_INSTRUCTIONS FOR THE TASK_: Your task is to return the line containing "(209, 593) = (588, 538): brown" and each line after it through the end of the entries, exactly, with no other lines.

Object change listings:
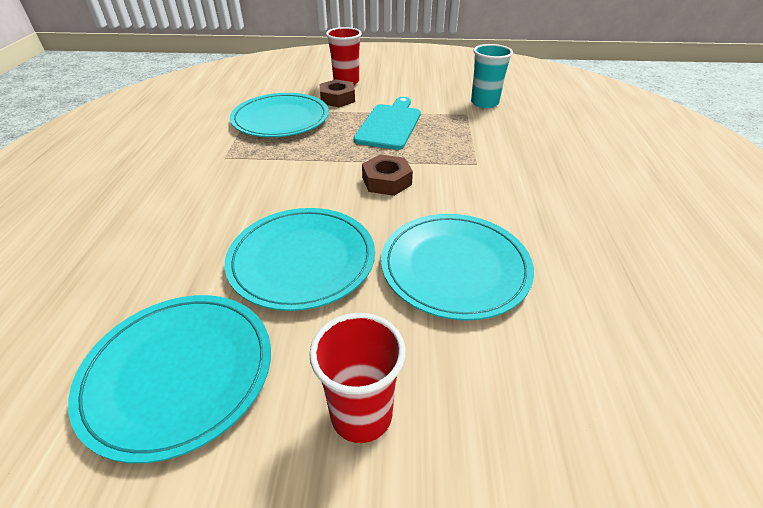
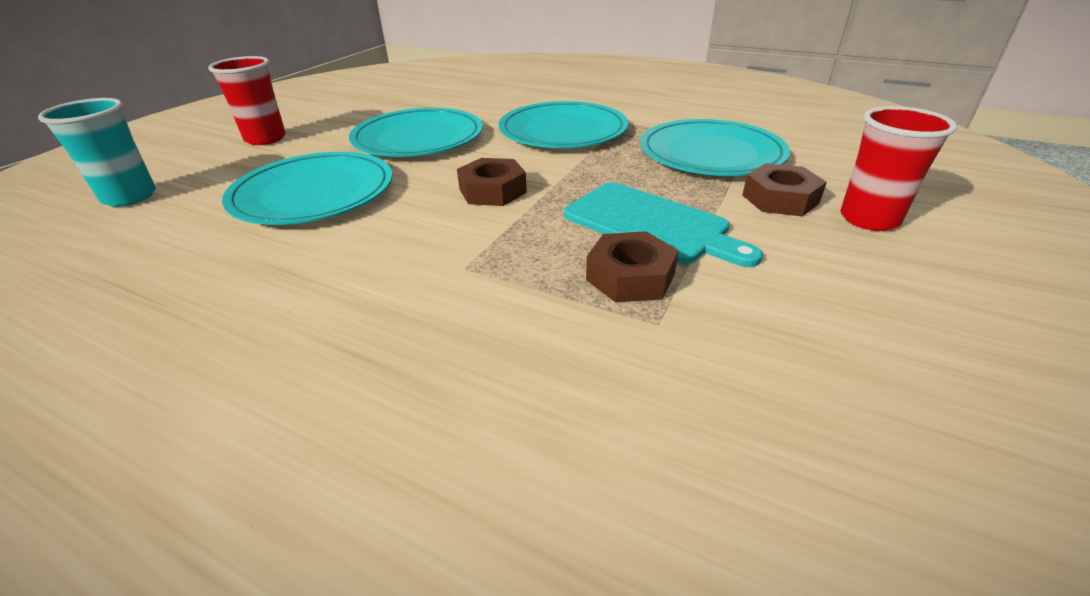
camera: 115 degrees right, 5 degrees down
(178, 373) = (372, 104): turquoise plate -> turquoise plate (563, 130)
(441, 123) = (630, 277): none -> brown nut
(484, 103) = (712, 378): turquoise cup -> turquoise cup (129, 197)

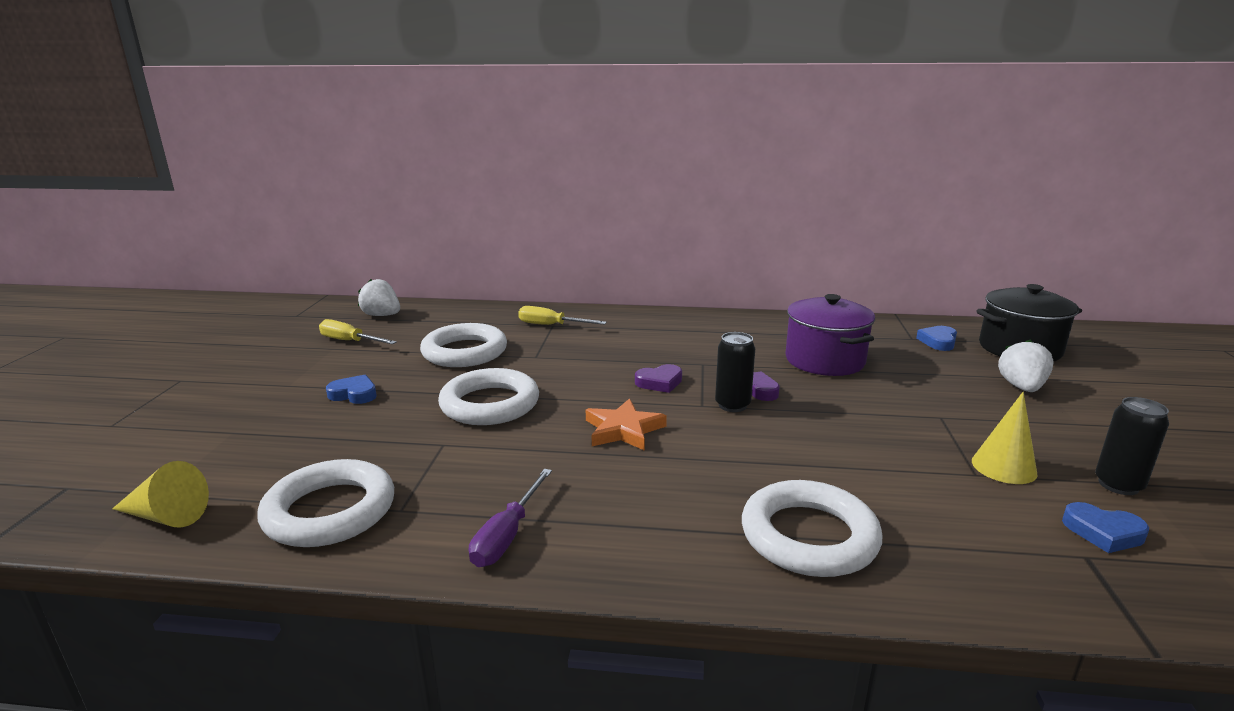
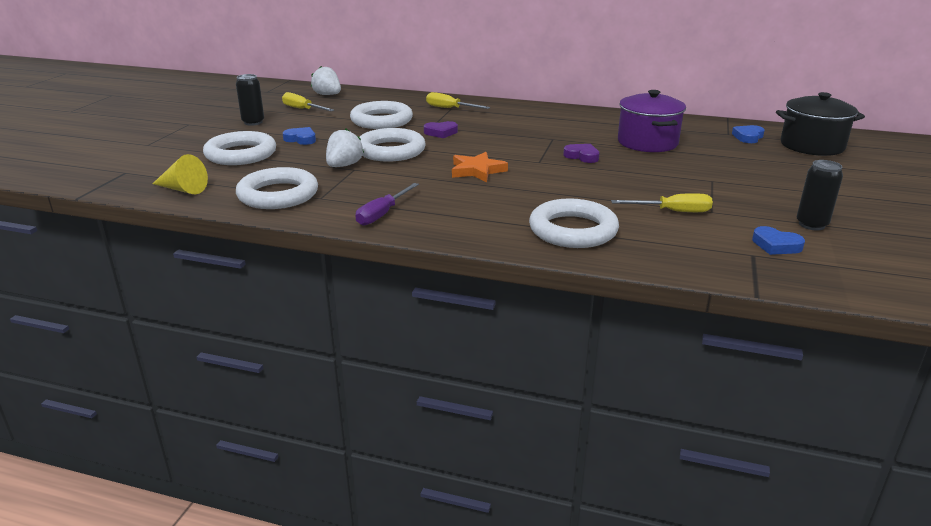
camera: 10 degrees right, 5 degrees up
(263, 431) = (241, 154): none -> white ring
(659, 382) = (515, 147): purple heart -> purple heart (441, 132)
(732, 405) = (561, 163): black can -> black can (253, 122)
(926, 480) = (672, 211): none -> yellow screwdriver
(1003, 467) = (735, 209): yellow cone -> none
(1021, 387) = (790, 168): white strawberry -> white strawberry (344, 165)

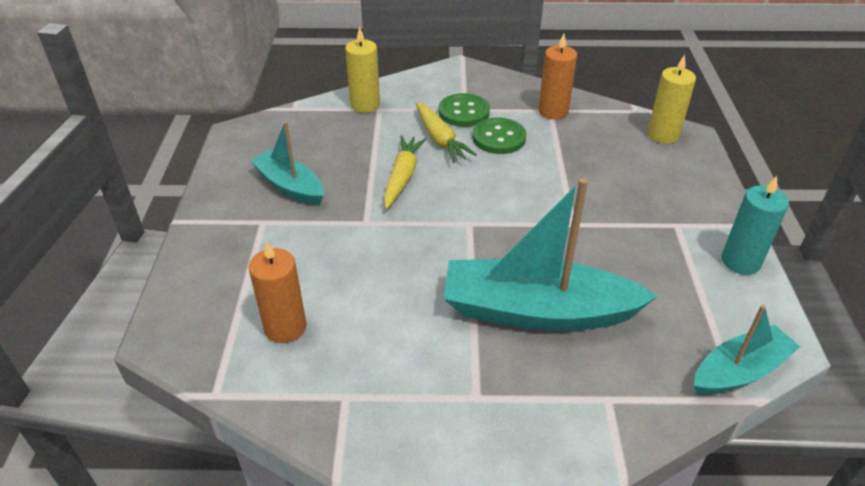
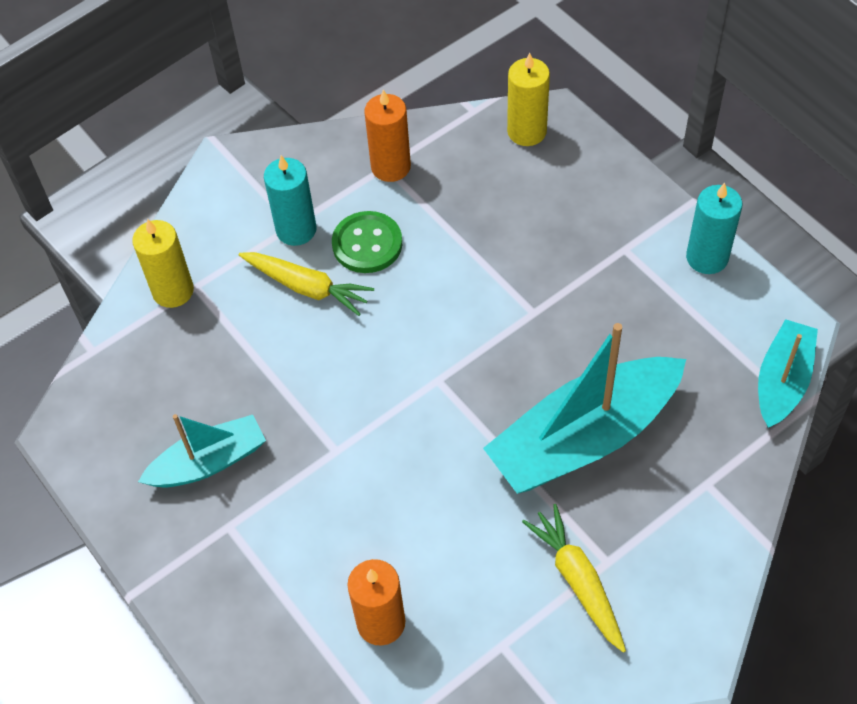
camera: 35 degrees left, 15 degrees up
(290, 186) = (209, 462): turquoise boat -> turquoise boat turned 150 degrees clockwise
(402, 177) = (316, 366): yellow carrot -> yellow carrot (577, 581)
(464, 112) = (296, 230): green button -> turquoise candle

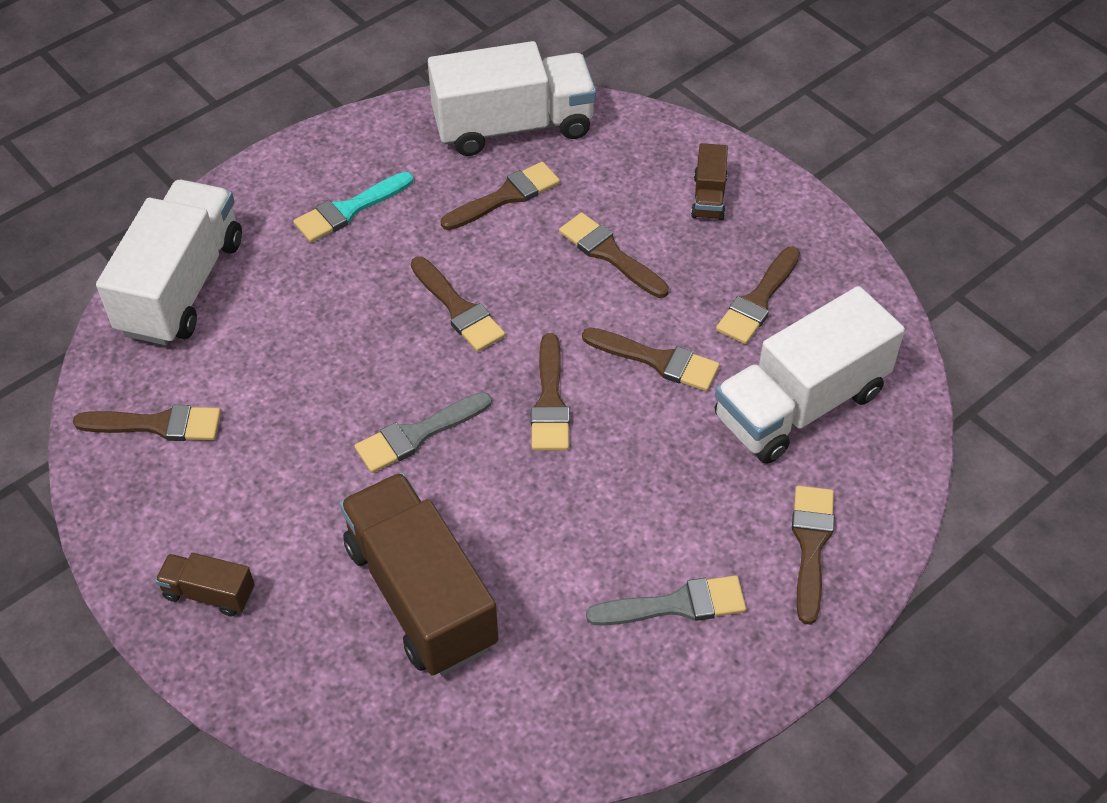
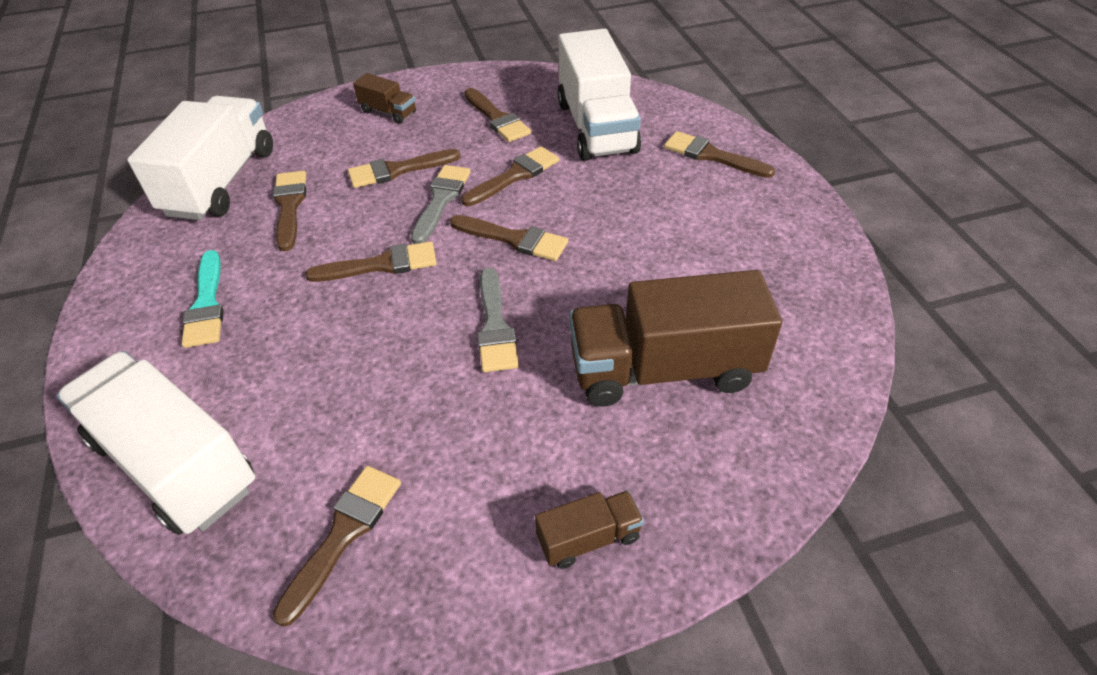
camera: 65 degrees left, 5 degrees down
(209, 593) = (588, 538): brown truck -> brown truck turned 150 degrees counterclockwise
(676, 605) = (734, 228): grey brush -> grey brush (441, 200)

_OUTPUT OF THE TASK_:
(209, 593) = (588, 538): brown truck -> brown truck turned 150 degrees counterclockwise
(676, 605) = (734, 228): grey brush -> grey brush (441, 200)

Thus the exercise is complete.